For every line of the material below, check for the string "white" and return the line if it is there.
BEGIN Given data
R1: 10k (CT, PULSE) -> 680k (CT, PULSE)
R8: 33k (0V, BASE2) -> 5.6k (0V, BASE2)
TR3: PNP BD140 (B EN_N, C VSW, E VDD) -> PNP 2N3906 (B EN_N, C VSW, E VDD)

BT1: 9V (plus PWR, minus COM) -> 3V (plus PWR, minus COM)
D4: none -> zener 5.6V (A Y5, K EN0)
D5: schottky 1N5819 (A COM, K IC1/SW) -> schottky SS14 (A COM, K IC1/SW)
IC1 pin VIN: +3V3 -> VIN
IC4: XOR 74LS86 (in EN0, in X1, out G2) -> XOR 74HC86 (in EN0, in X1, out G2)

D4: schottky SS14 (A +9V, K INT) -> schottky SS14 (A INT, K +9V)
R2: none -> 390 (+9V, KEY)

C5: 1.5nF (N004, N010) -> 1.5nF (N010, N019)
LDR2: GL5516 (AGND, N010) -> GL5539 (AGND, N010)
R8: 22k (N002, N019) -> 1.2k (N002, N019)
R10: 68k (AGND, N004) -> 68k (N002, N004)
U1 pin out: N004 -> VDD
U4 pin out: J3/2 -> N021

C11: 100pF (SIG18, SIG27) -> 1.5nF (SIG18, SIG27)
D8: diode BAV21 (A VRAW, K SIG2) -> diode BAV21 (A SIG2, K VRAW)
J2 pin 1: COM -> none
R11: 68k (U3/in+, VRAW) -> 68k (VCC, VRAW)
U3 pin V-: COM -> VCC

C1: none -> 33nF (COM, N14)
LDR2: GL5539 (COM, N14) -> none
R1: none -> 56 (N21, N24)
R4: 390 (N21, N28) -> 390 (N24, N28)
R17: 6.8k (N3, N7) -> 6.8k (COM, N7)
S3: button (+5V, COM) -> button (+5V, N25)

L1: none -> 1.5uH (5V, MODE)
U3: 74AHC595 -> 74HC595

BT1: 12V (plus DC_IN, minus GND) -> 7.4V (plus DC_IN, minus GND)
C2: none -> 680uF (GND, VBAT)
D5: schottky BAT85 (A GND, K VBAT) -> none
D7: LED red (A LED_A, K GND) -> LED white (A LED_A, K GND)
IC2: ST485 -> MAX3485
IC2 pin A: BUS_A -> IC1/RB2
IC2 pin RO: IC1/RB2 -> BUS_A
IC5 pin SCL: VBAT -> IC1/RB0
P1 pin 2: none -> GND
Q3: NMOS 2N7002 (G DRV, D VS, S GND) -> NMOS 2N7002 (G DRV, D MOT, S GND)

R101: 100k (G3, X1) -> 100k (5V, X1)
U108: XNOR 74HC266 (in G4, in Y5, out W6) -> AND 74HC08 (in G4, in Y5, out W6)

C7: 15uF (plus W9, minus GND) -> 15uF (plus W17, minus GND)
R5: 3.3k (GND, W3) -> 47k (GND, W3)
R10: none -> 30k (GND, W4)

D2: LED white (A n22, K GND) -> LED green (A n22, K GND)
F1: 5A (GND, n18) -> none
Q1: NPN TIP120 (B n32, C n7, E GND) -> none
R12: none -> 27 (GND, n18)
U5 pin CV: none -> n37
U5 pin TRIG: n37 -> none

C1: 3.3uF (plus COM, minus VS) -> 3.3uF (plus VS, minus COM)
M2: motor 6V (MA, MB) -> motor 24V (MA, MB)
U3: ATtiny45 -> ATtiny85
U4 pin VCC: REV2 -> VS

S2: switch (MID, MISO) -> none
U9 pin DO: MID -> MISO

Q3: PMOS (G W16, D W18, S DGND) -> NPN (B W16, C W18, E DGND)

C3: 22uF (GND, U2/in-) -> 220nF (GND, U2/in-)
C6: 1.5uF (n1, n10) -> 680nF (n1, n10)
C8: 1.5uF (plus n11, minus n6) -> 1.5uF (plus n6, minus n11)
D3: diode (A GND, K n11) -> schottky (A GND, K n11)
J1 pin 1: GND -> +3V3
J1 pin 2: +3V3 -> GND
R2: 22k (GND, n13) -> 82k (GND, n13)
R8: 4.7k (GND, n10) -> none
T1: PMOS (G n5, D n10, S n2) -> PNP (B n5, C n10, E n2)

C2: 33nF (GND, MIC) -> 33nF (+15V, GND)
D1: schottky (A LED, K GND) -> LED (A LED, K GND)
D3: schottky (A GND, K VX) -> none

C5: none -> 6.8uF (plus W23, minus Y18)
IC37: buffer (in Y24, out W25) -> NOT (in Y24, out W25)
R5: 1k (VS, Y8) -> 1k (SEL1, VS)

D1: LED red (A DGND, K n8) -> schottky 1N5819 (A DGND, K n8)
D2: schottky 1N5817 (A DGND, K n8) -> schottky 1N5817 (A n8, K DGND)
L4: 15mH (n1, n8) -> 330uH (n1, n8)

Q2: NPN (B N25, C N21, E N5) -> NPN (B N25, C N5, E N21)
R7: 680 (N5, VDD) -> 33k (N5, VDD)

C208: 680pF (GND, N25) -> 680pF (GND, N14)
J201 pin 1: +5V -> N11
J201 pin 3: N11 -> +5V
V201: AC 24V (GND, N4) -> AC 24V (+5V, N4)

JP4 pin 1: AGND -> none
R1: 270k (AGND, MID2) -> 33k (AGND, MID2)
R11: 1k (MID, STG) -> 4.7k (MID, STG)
END Given data
**Written reply:**
D7: LED red (A LED_A, K GND) -> LED white (A LED_A, K GND)
D2: LED white (A n22, K GND) -> LED green (A n22, K GND)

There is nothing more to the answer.